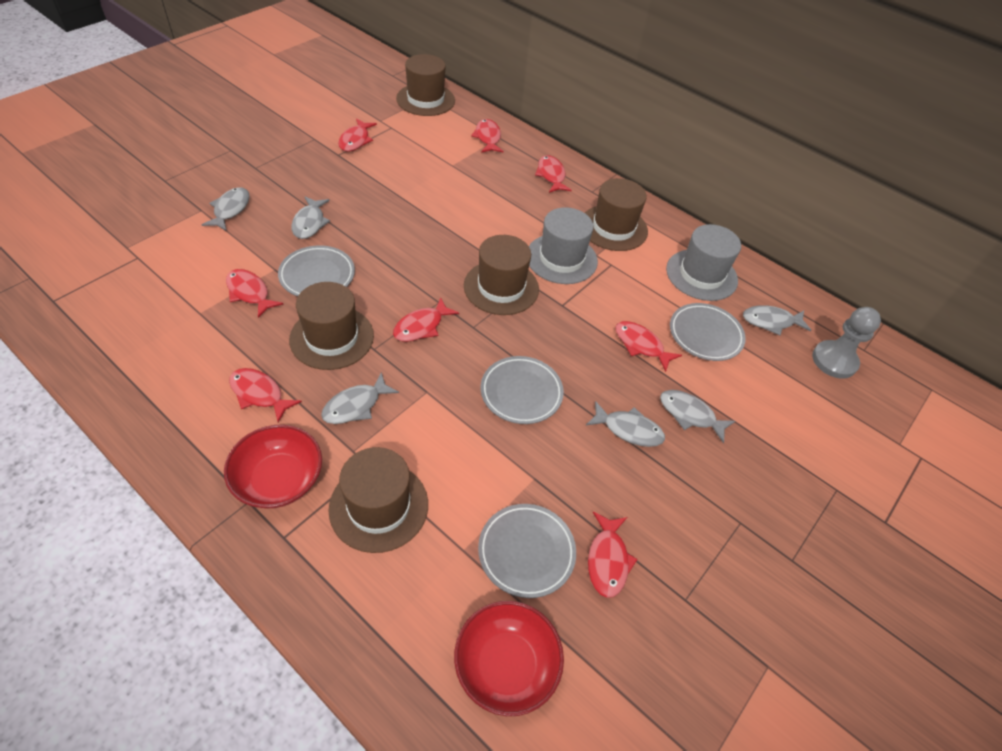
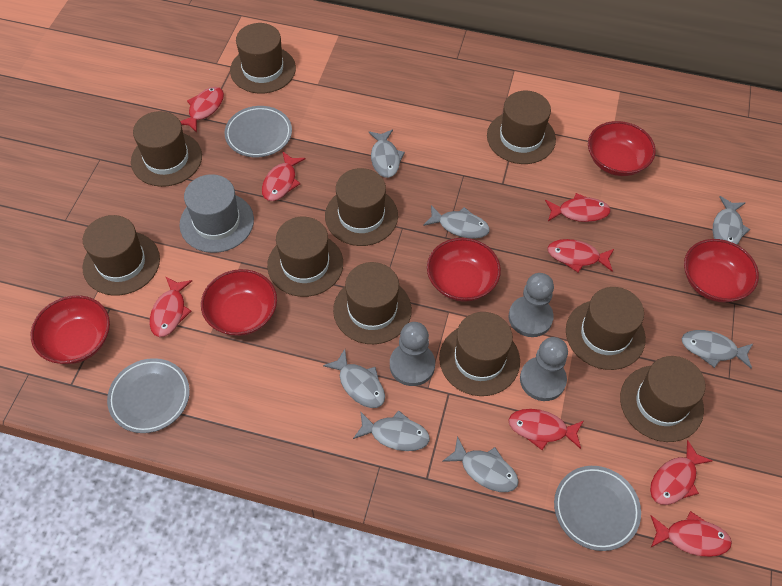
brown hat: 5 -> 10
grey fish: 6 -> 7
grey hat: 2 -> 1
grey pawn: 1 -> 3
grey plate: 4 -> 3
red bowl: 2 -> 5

◆ Task directions
Copy out all the records exactly, excluding pictures.

◆ Result of the exercise
brown hat: 5 -> 10
grey fish: 6 -> 7
grey hat: 2 -> 1
grey pawn: 1 -> 3
grey plate: 4 -> 3
red bowl: 2 -> 5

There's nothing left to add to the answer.